Excerpted records:
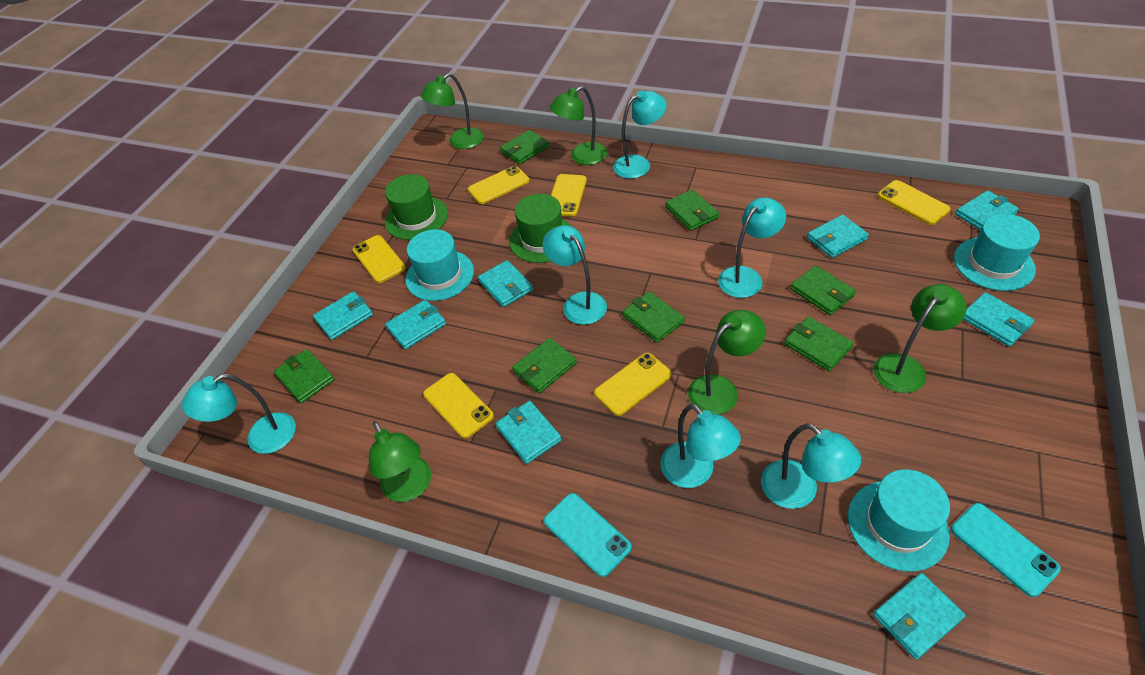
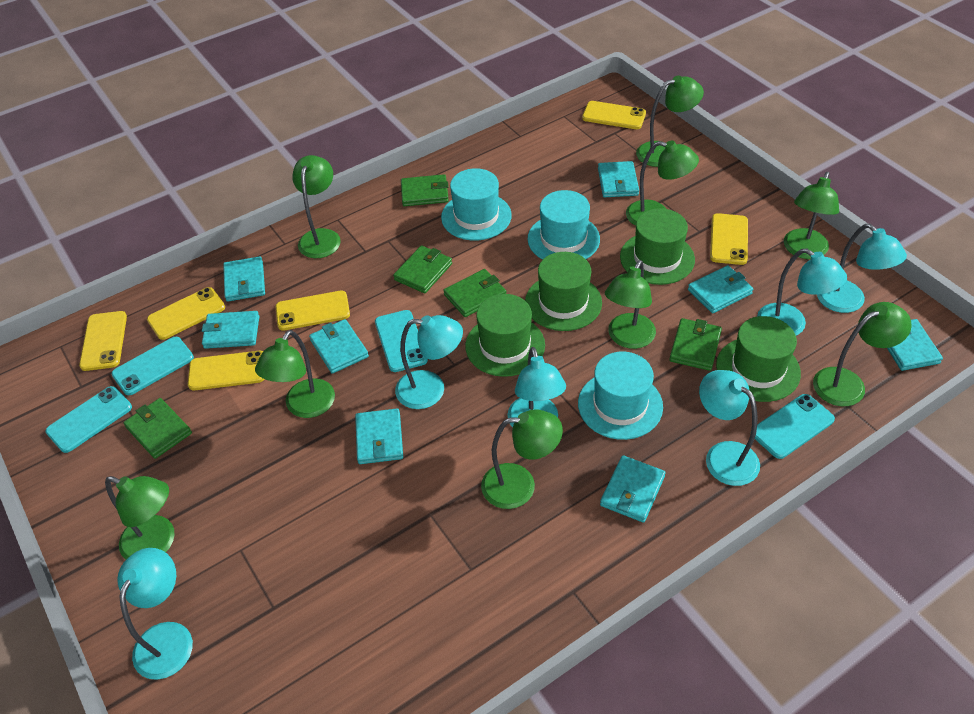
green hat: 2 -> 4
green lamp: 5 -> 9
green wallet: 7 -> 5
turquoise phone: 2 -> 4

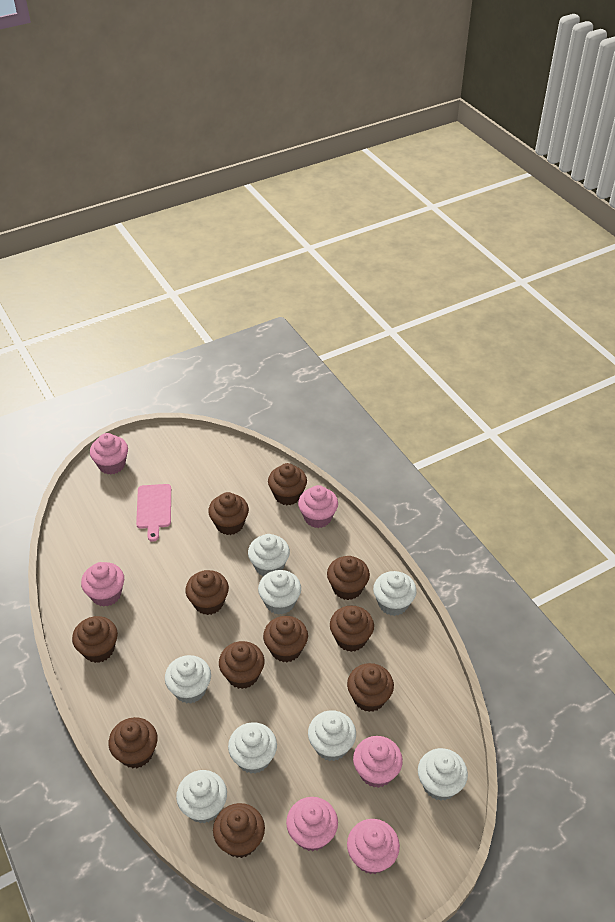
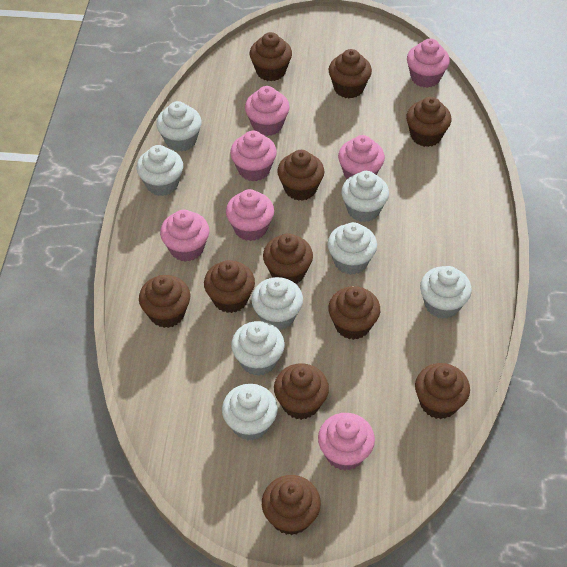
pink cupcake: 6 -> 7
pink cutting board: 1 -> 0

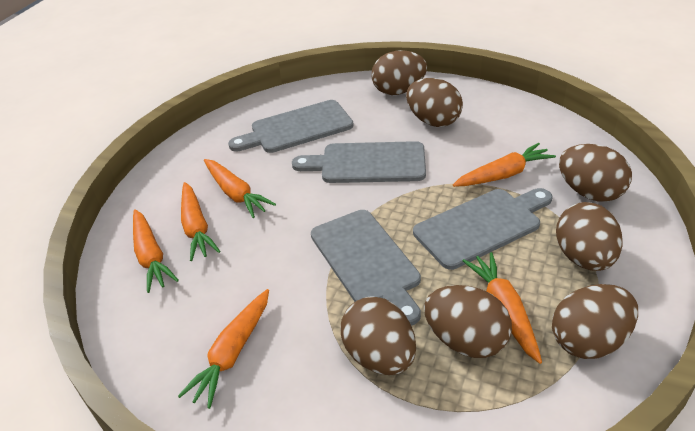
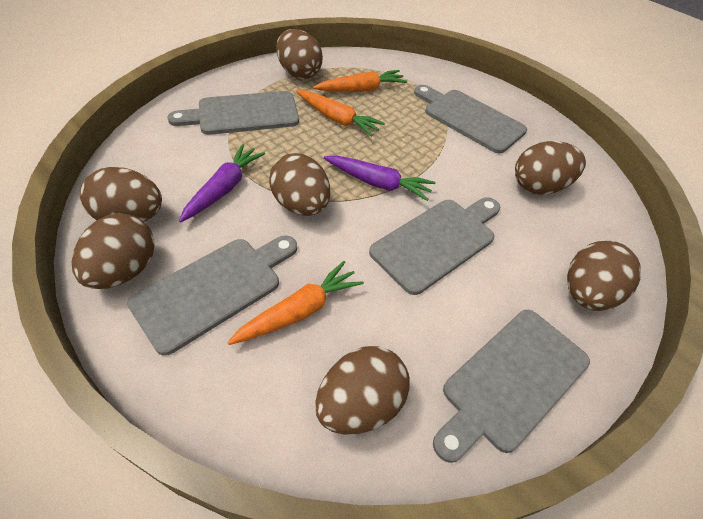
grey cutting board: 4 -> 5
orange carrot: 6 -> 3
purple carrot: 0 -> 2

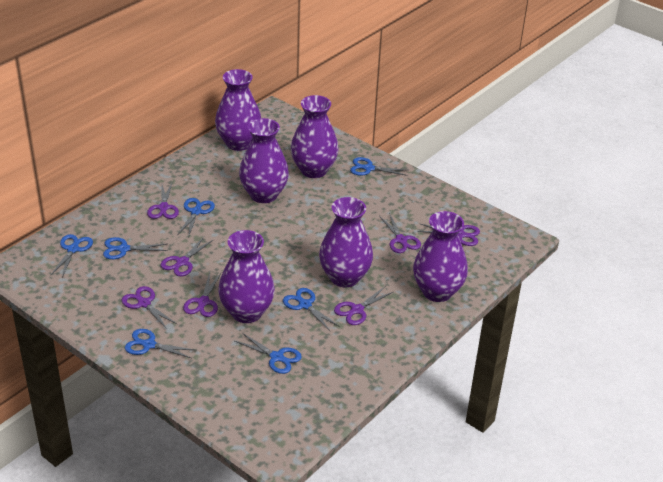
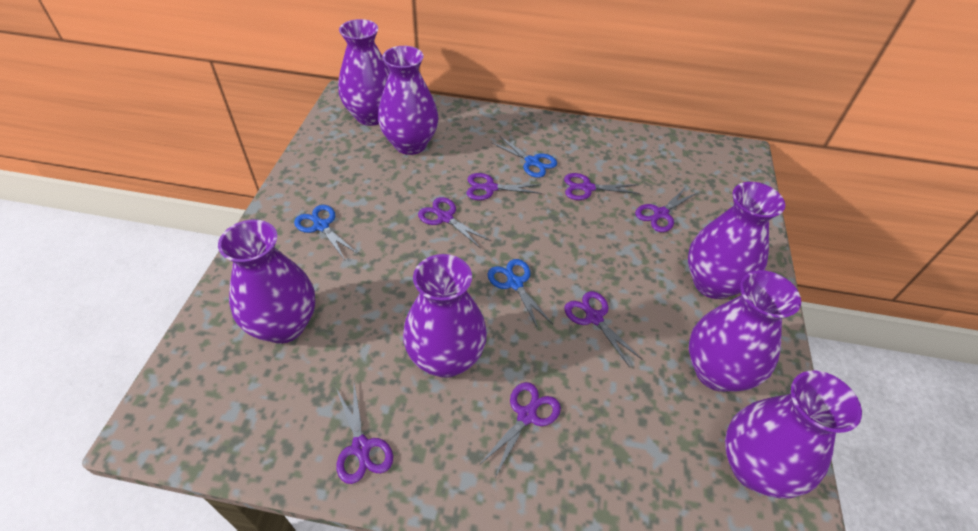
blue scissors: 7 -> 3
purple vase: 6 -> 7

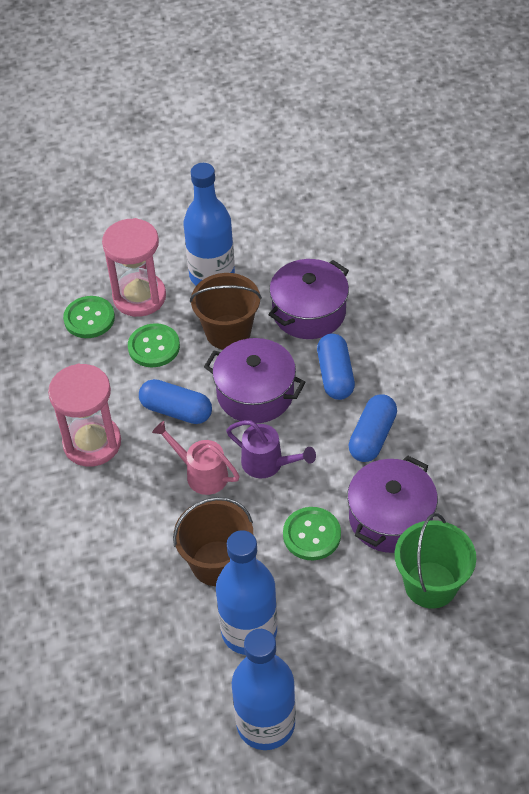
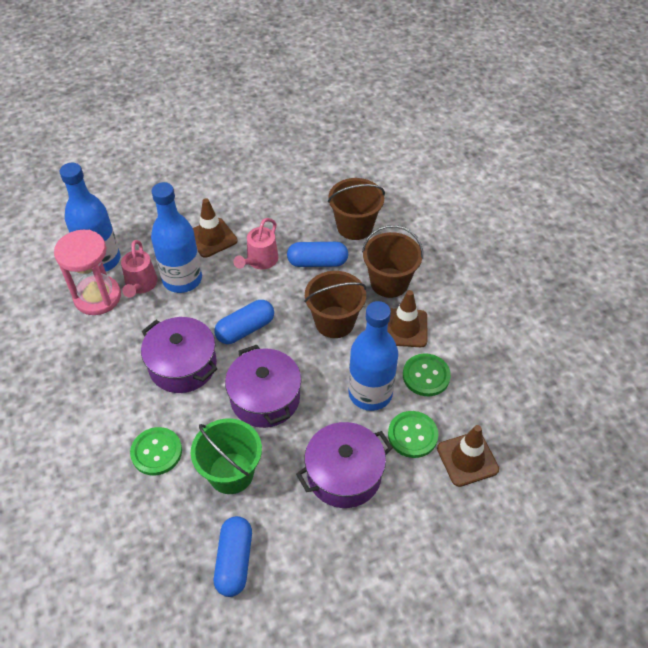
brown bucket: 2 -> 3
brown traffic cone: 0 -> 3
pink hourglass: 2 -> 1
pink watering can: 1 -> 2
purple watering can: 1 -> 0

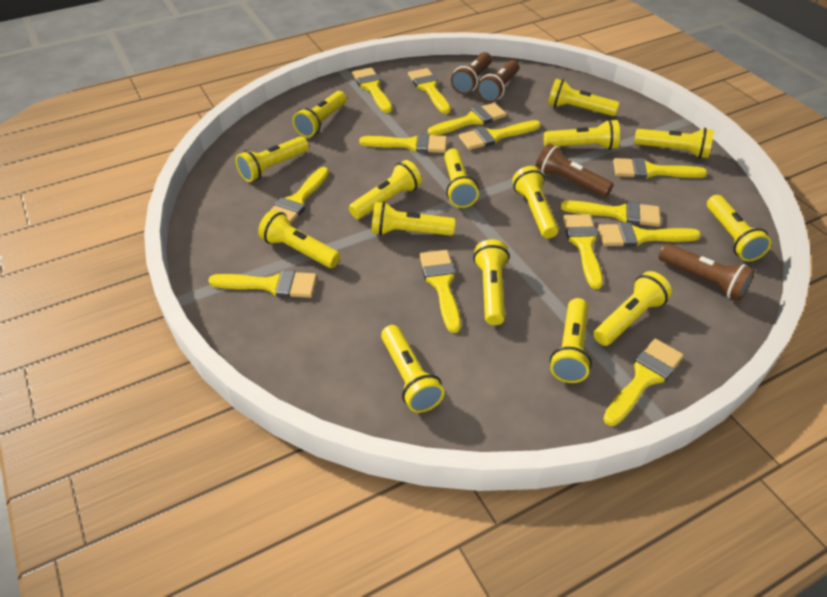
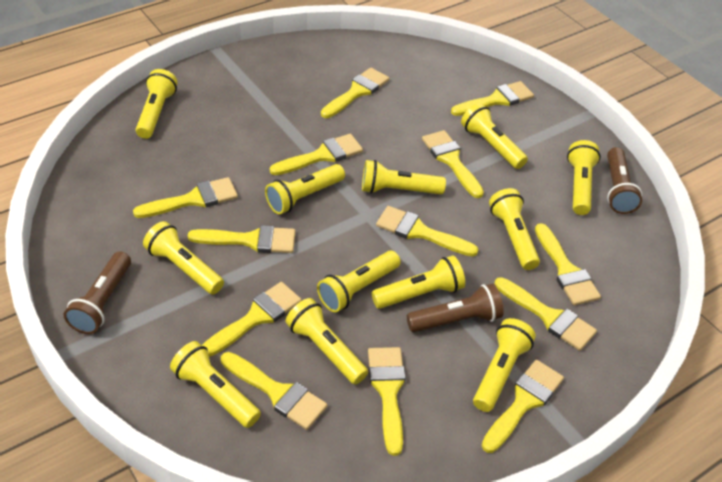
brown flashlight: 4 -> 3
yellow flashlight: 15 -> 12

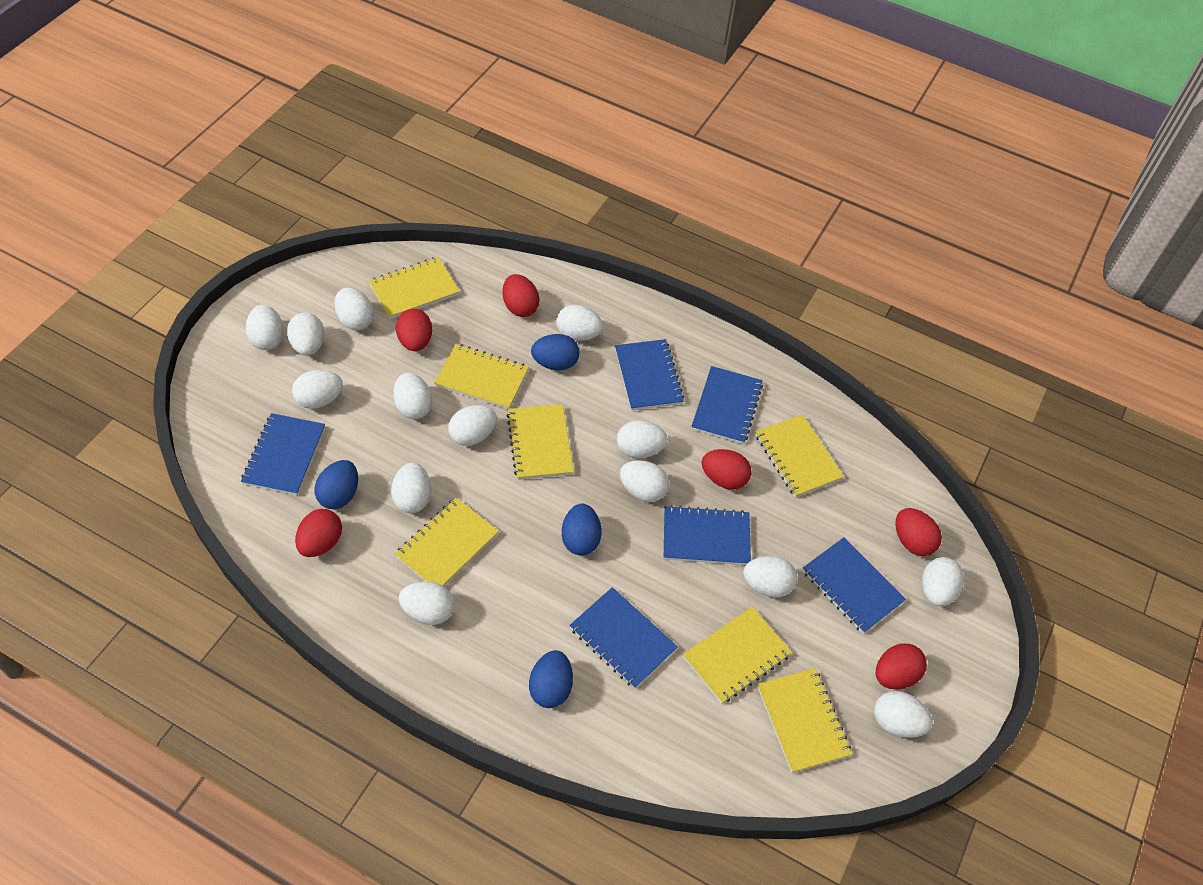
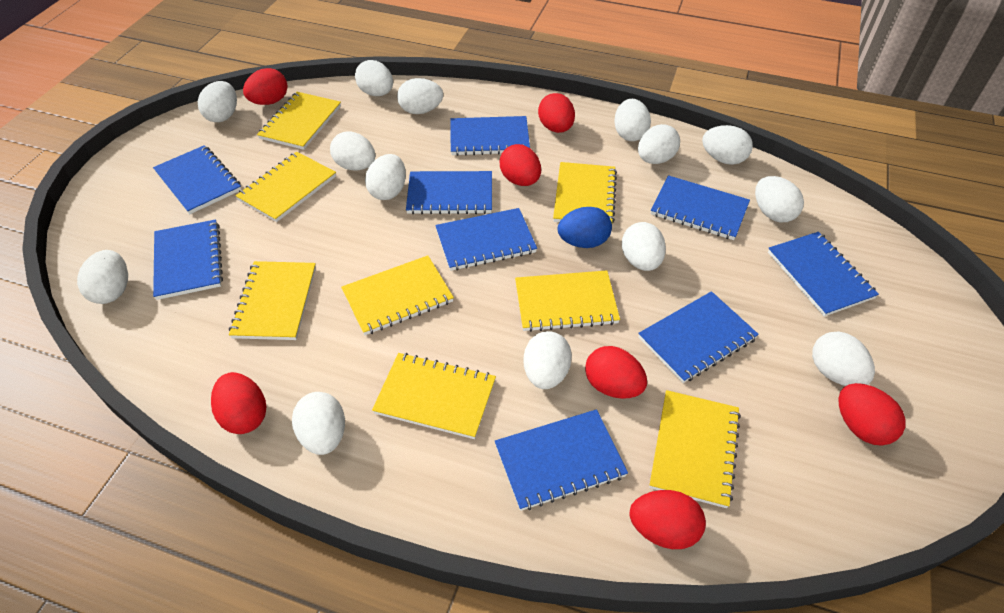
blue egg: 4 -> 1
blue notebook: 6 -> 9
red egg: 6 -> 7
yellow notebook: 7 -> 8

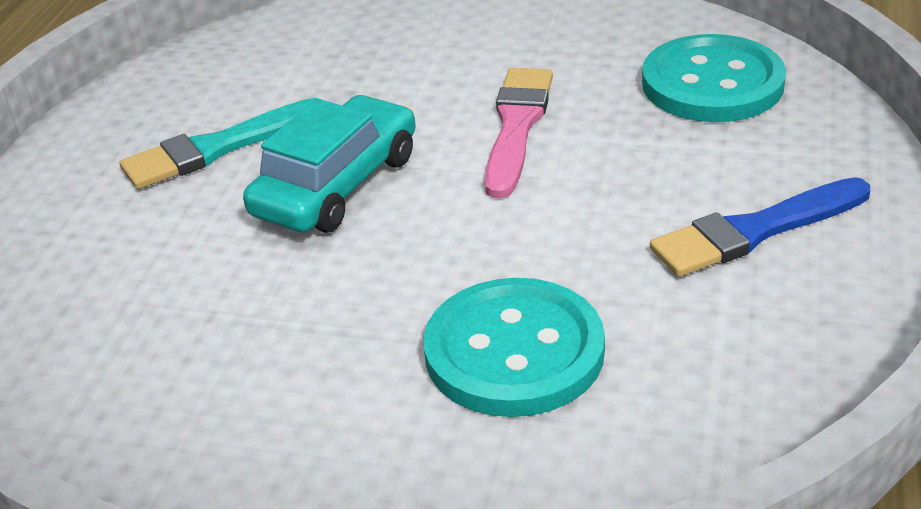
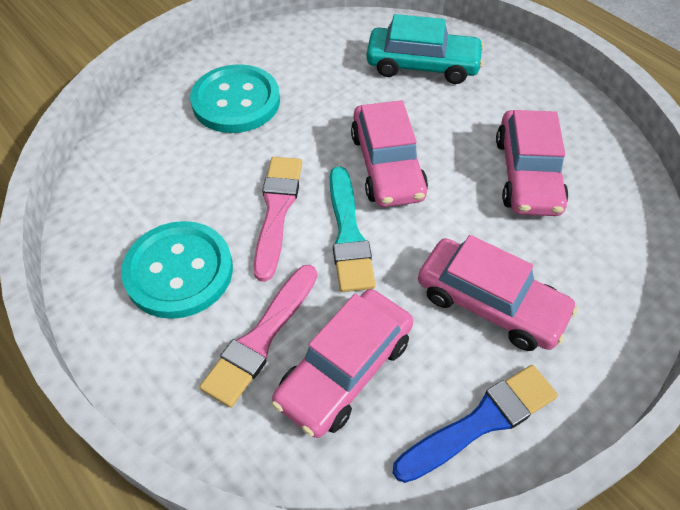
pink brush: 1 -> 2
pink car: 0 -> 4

What to produce:
Pull out the lines above in which the word "flashlight" appears.

Answer space:
brown flashlight: 4 -> 3
yellow flashlight: 15 -> 12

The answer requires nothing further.